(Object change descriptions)
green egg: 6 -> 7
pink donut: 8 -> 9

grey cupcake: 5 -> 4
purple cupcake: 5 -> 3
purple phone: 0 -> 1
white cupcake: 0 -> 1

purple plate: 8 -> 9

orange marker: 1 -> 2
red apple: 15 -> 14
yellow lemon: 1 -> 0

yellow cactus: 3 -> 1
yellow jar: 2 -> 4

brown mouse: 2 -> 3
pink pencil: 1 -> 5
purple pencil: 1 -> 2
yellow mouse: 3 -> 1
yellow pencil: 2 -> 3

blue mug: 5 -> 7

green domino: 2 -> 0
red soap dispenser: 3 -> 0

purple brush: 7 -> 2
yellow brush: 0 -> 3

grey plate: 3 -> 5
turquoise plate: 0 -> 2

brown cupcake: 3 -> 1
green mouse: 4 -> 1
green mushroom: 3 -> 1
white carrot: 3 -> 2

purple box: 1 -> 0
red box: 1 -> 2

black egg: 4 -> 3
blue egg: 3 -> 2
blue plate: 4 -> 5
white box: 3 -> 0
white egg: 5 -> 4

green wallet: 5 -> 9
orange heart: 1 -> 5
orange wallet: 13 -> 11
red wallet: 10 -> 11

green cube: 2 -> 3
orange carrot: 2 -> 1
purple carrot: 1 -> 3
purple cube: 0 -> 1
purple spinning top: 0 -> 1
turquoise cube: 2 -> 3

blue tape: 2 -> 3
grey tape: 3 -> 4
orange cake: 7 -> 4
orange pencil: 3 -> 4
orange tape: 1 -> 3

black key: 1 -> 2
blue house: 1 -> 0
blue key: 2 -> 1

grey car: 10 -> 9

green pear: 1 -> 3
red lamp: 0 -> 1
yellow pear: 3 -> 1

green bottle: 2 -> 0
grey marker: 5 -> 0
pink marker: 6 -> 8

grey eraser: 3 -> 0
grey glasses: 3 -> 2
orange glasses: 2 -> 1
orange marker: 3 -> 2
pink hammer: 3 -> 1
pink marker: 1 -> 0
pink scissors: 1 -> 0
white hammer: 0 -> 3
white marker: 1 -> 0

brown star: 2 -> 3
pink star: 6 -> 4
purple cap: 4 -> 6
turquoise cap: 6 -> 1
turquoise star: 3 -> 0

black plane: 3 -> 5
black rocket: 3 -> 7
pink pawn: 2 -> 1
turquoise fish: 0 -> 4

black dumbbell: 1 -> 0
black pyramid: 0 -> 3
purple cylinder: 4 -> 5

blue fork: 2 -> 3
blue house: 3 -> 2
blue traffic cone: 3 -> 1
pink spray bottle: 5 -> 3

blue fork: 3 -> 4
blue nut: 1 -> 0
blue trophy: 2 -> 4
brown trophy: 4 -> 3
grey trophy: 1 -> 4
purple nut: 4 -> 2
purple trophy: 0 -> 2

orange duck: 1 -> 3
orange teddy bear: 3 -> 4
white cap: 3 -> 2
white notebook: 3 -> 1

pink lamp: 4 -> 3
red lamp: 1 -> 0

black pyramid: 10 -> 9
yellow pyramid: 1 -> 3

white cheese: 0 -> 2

# THE TASK:
Repeat exactly the lines above from the one with "white cupcake: 0 -> 1" up to and including the one with "red lamp: 0 -> 1". No other line belongs in the reply.

# SOLUTION TO THIS PROBLEM:
white cupcake: 0 -> 1

purple plate: 8 -> 9

orange marker: 1 -> 2
red apple: 15 -> 14
yellow lemon: 1 -> 0

yellow cactus: 3 -> 1
yellow jar: 2 -> 4

brown mouse: 2 -> 3
pink pencil: 1 -> 5
purple pencil: 1 -> 2
yellow mouse: 3 -> 1
yellow pencil: 2 -> 3

blue mug: 5 -> 7

green domino: 2 -> 0
red soap dispenser: 3 -> 0

purple brush: 7 -> 2
yellow brush: 0 -> 3

grey plate: 3 -> 5
turquoise plate: 0 -> 2

brown cupcake: 3 -> 1
green mouse: 4 -> 1
green mushroom: 3 -> 1
white carrot: 3 -> 2

purple box: 1 -> 0
red box: 1 -> 2

black egg: 4 -> 3
blue egg: 3 -> 2
blue plate: 4 -> 5
white box: 3 -> 0
white egg: 5 -> 4

green wallet: 5 -> 9
orange heart: 1 -> 5
orange wallet: 13 -> 11
red wallet: 10 -> 11

green cube: 2 -> 3
orange carrot: 2 -> 1
purple carrot: 1 -> 3
purple cube: 0 -> 1
purple spinning top: 0 -> 1
turquoise cube: 2 -> 3

blue tape: 2 -> 3
grey tape: 3 -> 4
orange cake: 7 -> 4
orange pencil: 3 -> 4
orange tape: 1 -> 3

black key: 1 -> 2
blue house: 1 -> 0
blue key: 2 -> 1

grey car: 10 -> 9

green pear: 1 -> 3
red lamp: 0 -> 1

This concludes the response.